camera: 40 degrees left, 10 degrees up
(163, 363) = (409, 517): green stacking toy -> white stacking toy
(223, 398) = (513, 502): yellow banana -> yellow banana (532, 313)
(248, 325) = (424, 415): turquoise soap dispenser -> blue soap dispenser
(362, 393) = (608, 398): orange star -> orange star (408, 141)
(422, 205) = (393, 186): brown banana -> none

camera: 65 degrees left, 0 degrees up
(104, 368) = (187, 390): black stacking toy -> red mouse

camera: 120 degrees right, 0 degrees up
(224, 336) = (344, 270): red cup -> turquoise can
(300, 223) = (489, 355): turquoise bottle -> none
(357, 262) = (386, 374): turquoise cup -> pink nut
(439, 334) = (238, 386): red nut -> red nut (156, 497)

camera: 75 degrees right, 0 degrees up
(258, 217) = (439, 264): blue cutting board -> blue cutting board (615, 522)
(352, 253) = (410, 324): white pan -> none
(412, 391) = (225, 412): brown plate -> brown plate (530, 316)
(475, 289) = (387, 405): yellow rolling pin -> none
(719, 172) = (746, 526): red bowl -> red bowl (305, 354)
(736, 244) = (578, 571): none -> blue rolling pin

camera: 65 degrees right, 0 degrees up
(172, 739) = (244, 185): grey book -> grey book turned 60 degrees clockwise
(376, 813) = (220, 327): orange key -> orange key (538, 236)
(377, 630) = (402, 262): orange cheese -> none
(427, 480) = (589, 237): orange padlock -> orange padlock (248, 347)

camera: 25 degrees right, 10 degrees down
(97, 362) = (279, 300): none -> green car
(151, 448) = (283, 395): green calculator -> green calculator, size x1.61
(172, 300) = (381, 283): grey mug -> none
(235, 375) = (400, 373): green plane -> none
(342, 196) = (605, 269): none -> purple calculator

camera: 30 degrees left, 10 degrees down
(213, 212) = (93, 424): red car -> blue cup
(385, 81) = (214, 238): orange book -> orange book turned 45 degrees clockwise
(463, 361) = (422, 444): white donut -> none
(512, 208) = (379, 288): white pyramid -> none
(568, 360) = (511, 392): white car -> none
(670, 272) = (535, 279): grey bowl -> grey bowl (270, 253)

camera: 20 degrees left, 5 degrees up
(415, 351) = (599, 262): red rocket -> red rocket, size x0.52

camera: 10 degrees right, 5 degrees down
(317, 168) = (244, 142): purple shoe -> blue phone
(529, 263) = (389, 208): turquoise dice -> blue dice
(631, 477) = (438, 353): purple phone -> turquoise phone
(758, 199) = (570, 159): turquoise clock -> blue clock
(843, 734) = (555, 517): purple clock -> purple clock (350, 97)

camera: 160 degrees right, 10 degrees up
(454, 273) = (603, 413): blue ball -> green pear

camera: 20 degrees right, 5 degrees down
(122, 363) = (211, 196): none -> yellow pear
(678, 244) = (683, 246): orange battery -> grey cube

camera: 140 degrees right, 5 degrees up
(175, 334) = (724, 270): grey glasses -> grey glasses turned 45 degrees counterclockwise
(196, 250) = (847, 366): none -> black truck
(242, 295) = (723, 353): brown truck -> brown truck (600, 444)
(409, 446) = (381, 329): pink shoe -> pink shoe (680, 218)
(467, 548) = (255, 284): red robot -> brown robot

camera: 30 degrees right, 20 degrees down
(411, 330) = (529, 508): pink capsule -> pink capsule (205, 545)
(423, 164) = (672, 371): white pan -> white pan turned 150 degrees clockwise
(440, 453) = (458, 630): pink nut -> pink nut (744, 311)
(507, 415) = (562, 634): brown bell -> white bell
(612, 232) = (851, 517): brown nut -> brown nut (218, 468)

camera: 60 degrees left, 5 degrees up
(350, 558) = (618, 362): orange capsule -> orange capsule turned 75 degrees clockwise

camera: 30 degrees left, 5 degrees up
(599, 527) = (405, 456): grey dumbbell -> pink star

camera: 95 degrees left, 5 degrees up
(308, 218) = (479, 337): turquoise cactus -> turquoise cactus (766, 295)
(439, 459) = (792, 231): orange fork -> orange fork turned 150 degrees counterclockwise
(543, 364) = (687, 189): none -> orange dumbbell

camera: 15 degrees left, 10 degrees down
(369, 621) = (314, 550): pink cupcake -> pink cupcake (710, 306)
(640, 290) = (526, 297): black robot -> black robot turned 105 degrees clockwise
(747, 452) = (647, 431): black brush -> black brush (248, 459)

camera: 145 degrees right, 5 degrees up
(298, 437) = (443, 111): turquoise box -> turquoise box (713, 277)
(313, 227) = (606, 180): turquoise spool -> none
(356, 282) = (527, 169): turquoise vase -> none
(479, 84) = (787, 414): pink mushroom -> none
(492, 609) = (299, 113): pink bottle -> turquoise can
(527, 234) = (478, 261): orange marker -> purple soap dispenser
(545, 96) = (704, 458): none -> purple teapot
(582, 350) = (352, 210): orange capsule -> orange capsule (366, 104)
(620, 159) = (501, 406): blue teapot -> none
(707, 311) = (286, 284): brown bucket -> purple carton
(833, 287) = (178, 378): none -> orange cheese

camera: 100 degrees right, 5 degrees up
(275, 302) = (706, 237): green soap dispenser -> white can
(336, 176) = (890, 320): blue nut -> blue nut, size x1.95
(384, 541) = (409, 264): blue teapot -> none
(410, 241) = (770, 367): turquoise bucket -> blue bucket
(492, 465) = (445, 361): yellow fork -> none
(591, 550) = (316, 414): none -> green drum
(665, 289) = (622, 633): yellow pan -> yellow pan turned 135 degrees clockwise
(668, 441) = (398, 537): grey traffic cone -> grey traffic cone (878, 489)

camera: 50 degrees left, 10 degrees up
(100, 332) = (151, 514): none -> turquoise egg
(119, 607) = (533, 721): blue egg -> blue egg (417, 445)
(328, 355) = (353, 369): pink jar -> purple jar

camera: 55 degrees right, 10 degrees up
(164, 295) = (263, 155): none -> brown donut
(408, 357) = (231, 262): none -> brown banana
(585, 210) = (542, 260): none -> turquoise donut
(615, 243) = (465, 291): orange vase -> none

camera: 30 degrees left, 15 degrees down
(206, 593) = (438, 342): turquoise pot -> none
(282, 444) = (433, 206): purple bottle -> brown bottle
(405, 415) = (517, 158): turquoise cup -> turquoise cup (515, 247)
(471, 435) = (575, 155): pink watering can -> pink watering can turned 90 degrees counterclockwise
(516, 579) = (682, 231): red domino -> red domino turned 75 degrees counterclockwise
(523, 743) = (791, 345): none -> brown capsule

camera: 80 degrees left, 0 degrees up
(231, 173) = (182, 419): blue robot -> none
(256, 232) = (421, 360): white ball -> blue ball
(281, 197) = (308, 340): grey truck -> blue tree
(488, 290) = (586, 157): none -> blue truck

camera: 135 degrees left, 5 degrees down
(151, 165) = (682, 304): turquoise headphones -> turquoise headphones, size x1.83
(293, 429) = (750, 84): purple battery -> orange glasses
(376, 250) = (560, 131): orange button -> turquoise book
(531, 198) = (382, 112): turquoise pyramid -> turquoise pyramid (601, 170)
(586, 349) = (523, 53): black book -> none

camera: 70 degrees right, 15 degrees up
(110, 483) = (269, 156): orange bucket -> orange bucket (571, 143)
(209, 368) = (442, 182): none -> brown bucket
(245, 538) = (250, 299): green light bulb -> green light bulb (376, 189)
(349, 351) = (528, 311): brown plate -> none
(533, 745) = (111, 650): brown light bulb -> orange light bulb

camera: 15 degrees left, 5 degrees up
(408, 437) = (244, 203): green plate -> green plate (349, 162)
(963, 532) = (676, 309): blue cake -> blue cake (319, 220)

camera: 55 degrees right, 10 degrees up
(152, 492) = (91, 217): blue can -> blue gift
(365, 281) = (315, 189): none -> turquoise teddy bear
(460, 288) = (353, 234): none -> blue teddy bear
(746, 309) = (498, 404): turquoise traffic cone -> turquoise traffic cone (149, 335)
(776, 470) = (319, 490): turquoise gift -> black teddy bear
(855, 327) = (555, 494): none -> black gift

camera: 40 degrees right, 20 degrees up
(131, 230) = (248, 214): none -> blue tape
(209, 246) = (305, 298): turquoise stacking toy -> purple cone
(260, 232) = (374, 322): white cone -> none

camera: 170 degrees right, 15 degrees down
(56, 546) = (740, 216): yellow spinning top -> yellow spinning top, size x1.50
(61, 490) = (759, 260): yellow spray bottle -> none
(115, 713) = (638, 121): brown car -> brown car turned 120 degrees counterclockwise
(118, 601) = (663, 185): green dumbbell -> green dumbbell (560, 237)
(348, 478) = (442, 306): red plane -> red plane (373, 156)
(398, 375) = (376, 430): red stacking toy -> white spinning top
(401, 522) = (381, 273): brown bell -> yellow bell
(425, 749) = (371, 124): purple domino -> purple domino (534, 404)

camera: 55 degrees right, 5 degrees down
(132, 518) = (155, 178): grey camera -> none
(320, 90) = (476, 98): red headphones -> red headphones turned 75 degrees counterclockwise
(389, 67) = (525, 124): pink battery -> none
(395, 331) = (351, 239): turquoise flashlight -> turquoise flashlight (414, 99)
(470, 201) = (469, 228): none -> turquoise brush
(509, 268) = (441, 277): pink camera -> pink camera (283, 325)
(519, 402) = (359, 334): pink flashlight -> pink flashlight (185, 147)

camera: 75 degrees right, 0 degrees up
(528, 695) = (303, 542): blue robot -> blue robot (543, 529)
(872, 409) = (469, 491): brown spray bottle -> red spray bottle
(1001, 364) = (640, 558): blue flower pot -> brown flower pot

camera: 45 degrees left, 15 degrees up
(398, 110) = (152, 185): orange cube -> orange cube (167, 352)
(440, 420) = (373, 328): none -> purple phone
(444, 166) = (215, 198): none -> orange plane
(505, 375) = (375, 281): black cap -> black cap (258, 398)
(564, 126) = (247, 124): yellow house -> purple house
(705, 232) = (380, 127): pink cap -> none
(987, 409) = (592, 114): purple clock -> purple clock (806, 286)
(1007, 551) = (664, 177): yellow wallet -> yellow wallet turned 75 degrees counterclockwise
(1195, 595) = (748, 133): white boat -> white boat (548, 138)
# # # #
> [Exercise details] Among the records above, extract exactly the lines from the line with "(164, 295) = (263, 155): none -> brown donut" to the line with "camera: 80 degrees left, 0 degrees up", both lines included, and leave out the rest.

> [Solution to this problem]
(164, 295) = (263, 155): none -> brown donut
(408, 357) = (231, 262): none -> brown banana
(585, 210) = (542, 260): none -> turquoise donut
(615, 243) = (465, 291): orange vase -> none

camera: 30 degrees left, 15 degrees down
(206, 593) = (438, 342): turquoise pot -> none
(282, 444) = (433, 206): purple bottle -> brown bottle
(405, 415) = (517, 158): turquoise cup -> turquoise cup (515, 247)
(471, 435) = (575, 155): pink watering can -> pink watering can turned 90 degrees counterclockwise
(516, 579) = (682, 231): red domino -> red domino turned 75 degrees counterclockwise
(523, 743) = (791, 345): none -> brown capsule

camera: 80 degrees left, 0 degrees up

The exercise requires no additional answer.